### What the exercise asks
Copy the data below exactly.

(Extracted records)
=====
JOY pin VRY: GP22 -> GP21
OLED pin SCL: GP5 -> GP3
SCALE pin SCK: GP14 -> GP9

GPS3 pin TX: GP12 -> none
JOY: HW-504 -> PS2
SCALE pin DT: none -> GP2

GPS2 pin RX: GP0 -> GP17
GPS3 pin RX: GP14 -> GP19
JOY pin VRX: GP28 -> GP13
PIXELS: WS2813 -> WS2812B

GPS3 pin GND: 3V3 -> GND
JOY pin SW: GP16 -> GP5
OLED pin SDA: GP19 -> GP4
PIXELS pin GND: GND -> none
=====
### Final answer
JOY pin VRY: GP22 -> GP21
OLED pin SCL: GP5 -> GP3
SCALE pin SCK: GP14 -> GP9

GPS3 pin TX: GP12 -> none
JOY: HW-504 -> PS2
SCALE pin DT: none -> GP2

GPS2 pin RX: GP0 -> GP17
GPS3 pin RX: GP14 -> GP19
JOY pin VRX: GP28 -> GP13
PIXELS: WS2813 -> WS2812B

GPS3 pin GND: 3V3 -> GND
JOY pin SW: GP16 -> GP5
OLED pin SDA: GP19 -> GP4
PIXELS pin GND: GND -> none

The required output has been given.